Work request:
Return the lines below exactly, please, from the one containing "(243, 246) = (199, 318): none" through the last one, both included, and leave out any pictures.

Extracted information Start Marker

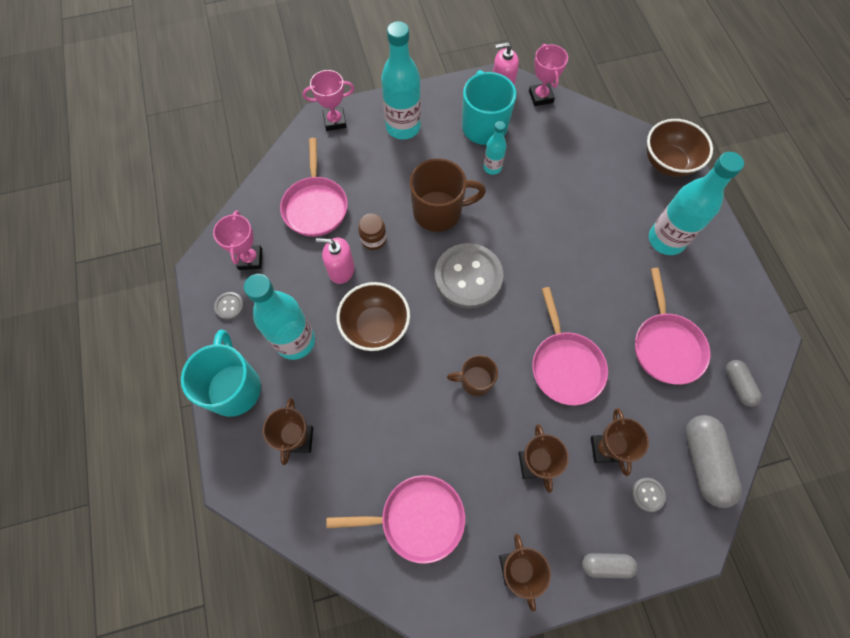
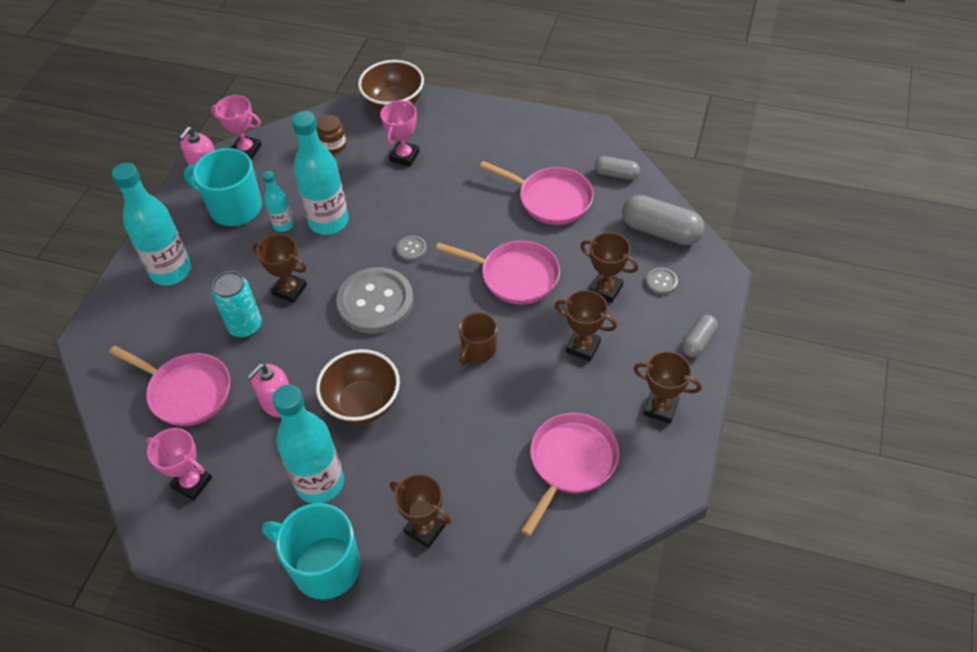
camera: 55 degrees left, 15 degrees down
(229, 306) = (228, 529): grey button -> grey button (411, 249)
(335, 121) = (105, 325): pink trophy -> pink trophy (404, 156)
(373, 239) = (270, 359): brown jar -> brown jar (333, 146)
(389, 205) = (245, 326): none -> turquoise can
(439, 211) = (289, 290): brown mug -> brown trophy
(666, 240) = (461, 146): turquoise bottle -> turquoise bottle (328, 222)

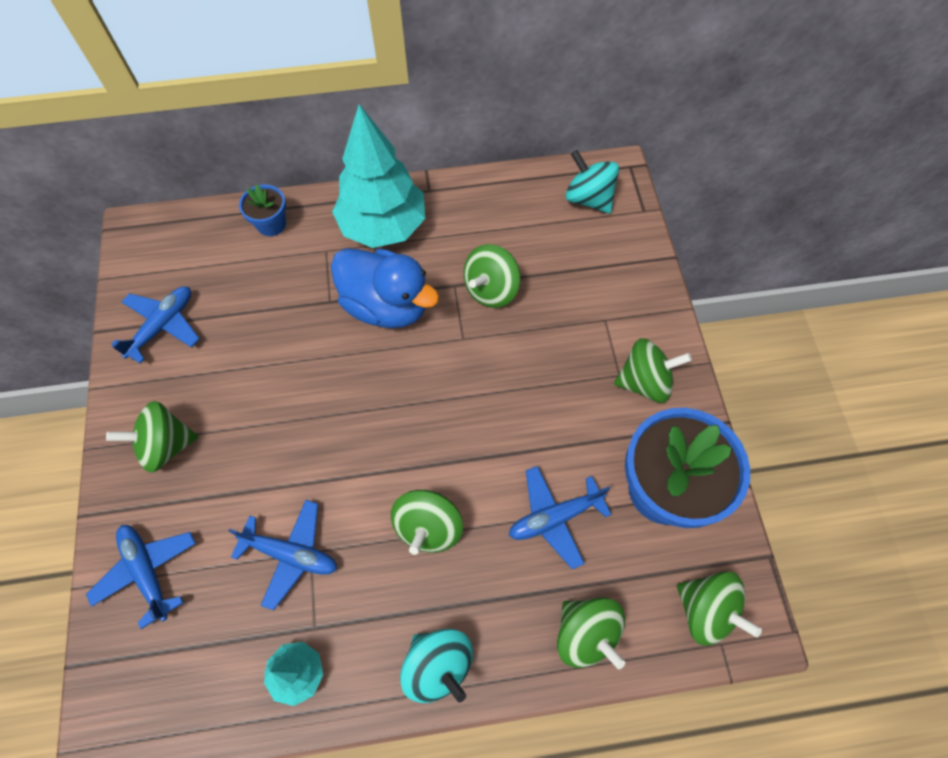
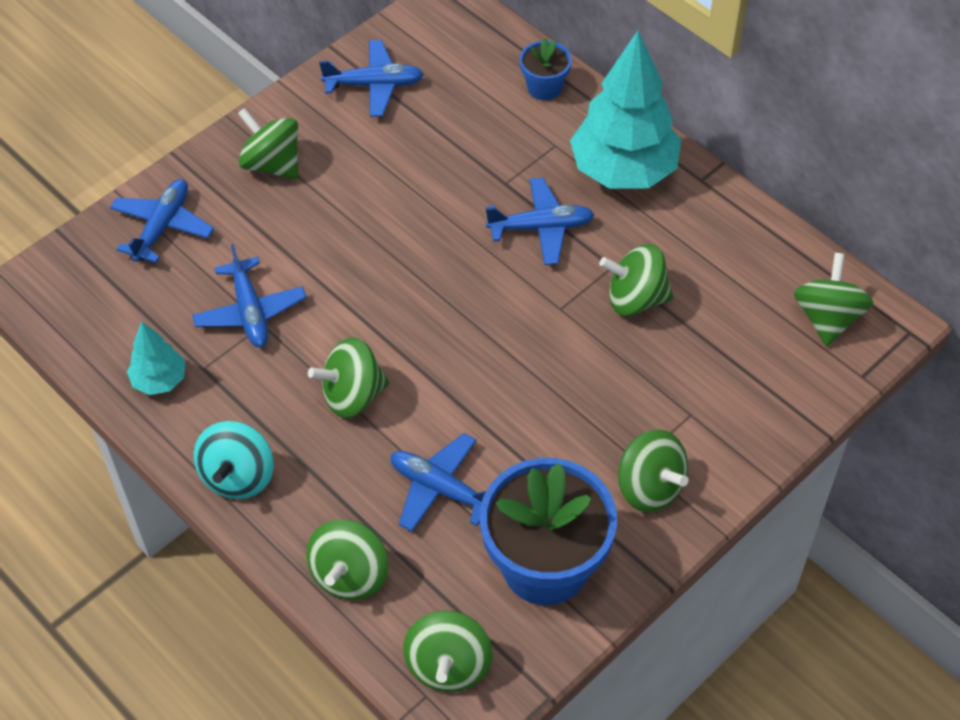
camera: 55 degrees right, 10 degrees down
(386, 305) = (541, 228): blue duck -> blue plane
(588, 198) = (827, 318): turquoise spinning top -> green spinning top

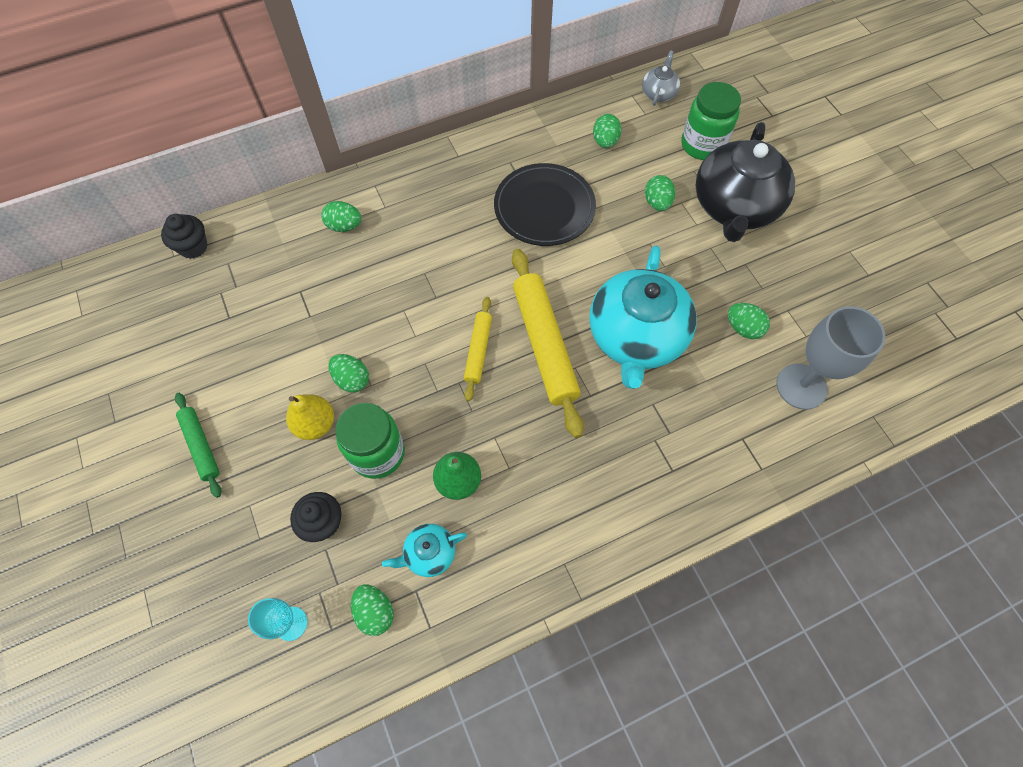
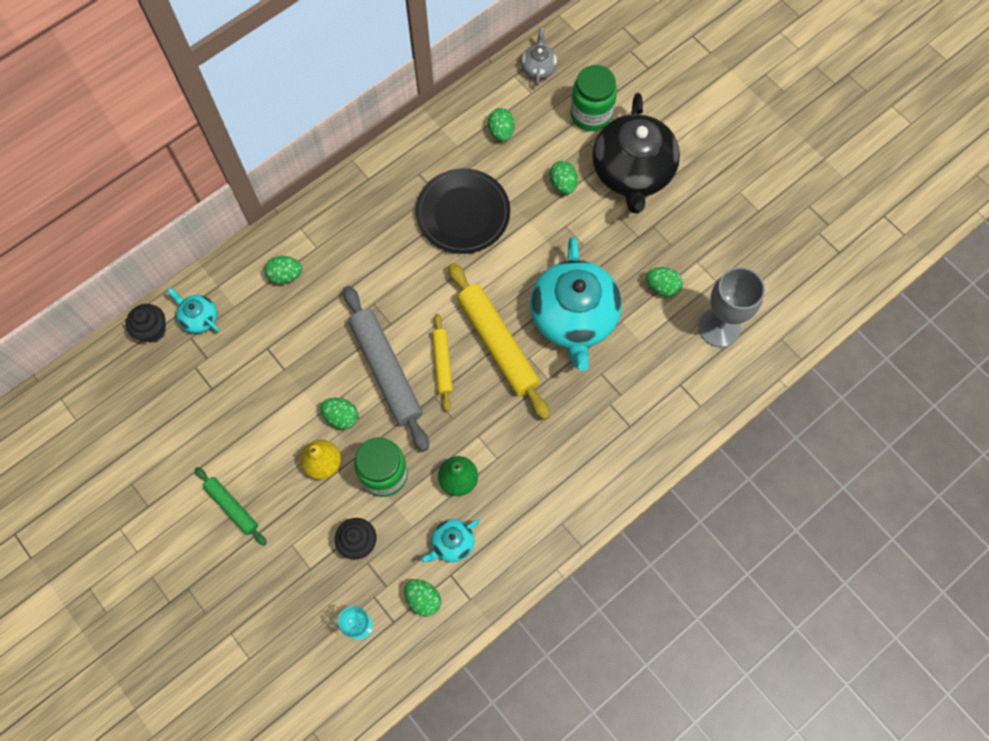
camera: 15 degrees left, 5 degrees up
(243, 246) = (199, 318): none -> turquoise teapot
(416, 343) = (386, 370): none -> grey rolling pin

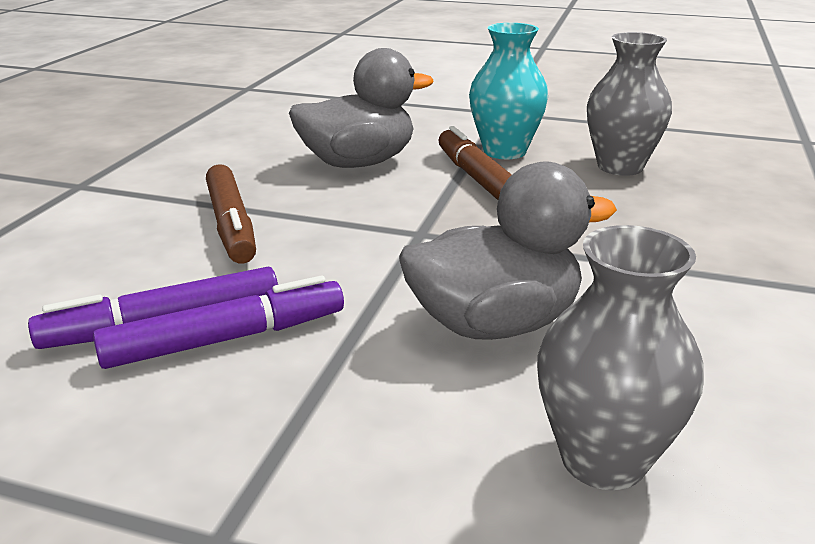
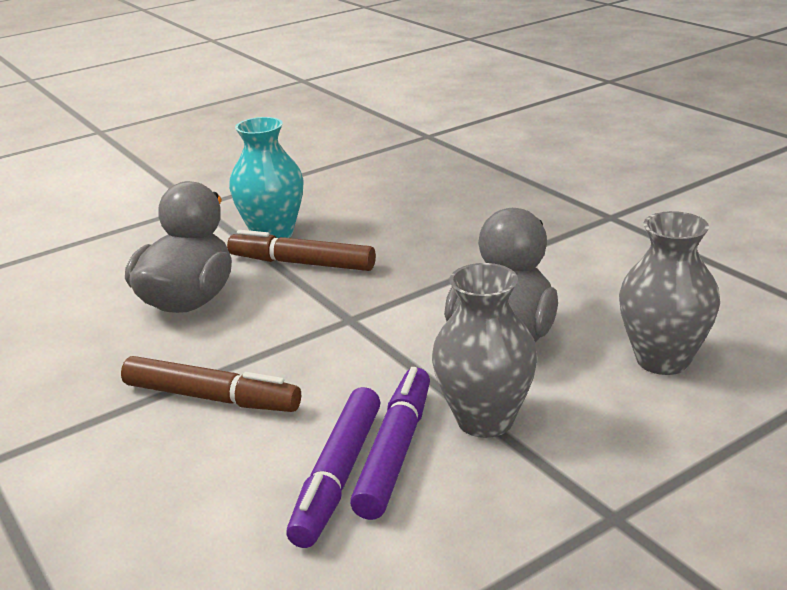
camera: 50 degrees left, 0 degrees up
(620, 167) = (366, 206): grey vase -> grey vase (485, 420)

Extracted information End Marker

Response to the exercise:
(243, 246) = (199, 318): none -> turquoise teapot
(416, 343) = (386, 370): none -> grey rolling pin

camera: 50 degrees left, 0 degrees up
(620, 167) = (366, 206): grey vase -> grey vase (485, 420)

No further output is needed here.